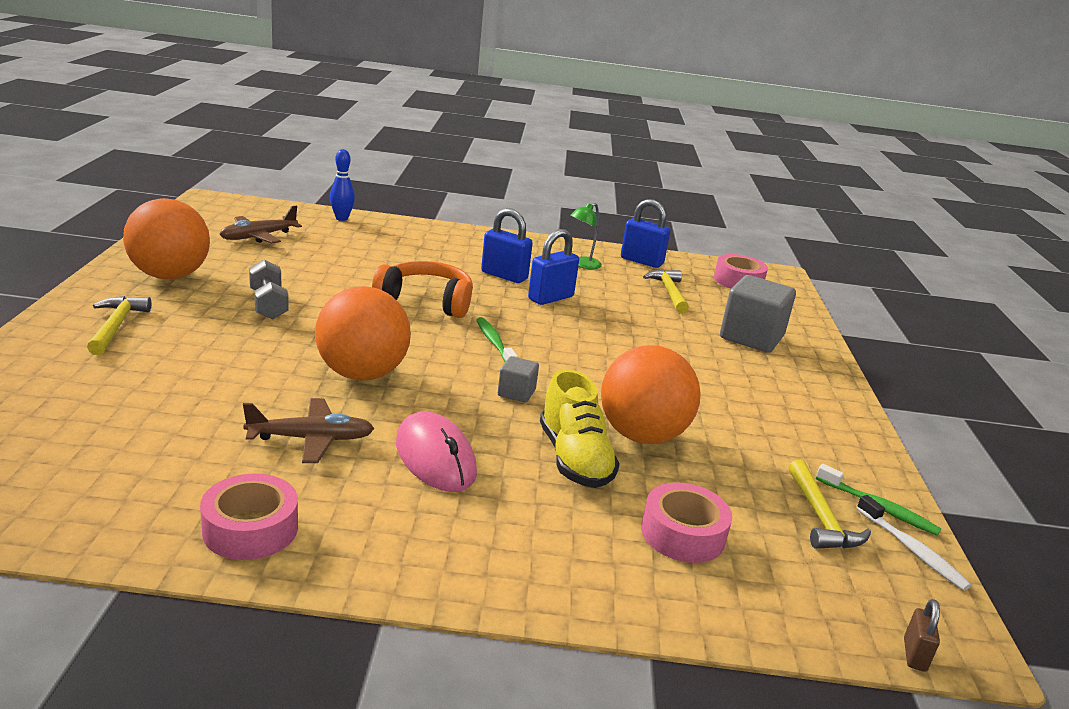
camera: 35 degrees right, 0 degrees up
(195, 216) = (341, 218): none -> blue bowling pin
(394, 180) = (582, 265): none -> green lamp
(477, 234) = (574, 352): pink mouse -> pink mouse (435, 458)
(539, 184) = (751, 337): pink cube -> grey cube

•••••

Across the whole listing, how many lines contain the string "pink"? Give the number and no more.

2